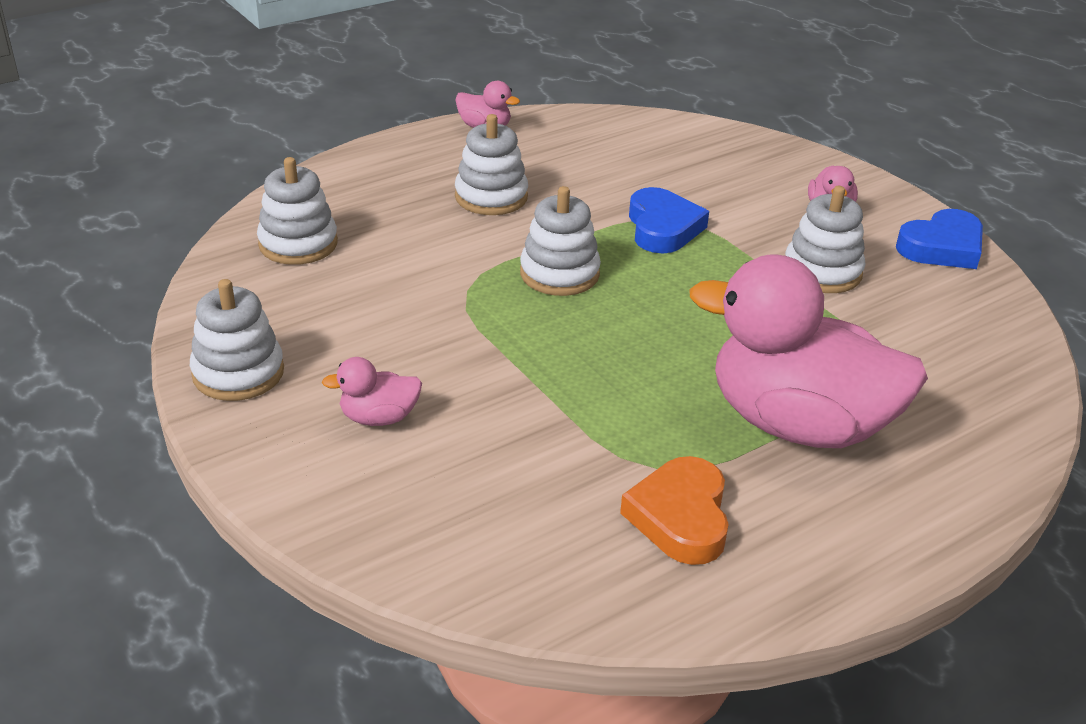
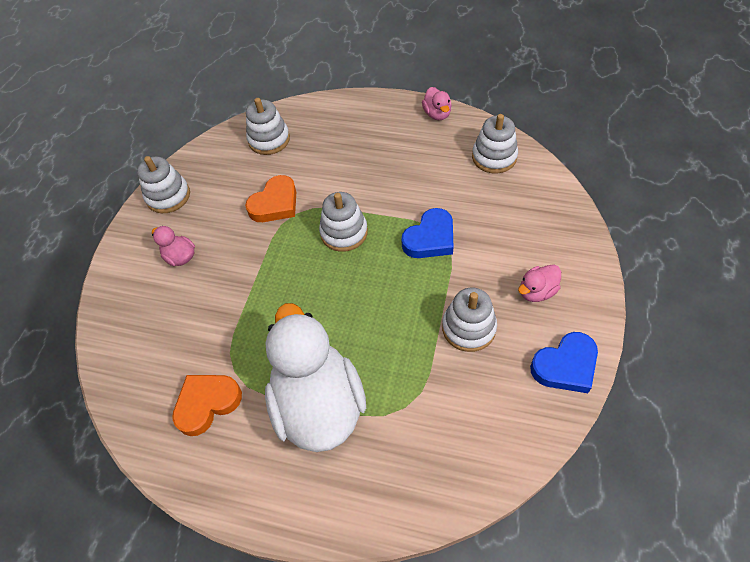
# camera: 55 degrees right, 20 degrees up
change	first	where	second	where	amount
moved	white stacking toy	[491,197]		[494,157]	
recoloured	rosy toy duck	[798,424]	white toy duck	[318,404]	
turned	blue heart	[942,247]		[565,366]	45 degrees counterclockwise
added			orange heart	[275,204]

Work to complete: Every line above is to be written out unchanged, with the pictures omitted.

Exercise response:
# camera: 55 degrees right, 20 degrees up
change	first	where	second	where	amount
moved	white stacking toy	[491,197]		[494,157]	
recoloured	rosy toy duck	[798,424]	white toy duck	[318,404]	
turned	blue heart	[942,247]		[565,366]	45 degrees counterclockwise
added			orange heart	[275,204]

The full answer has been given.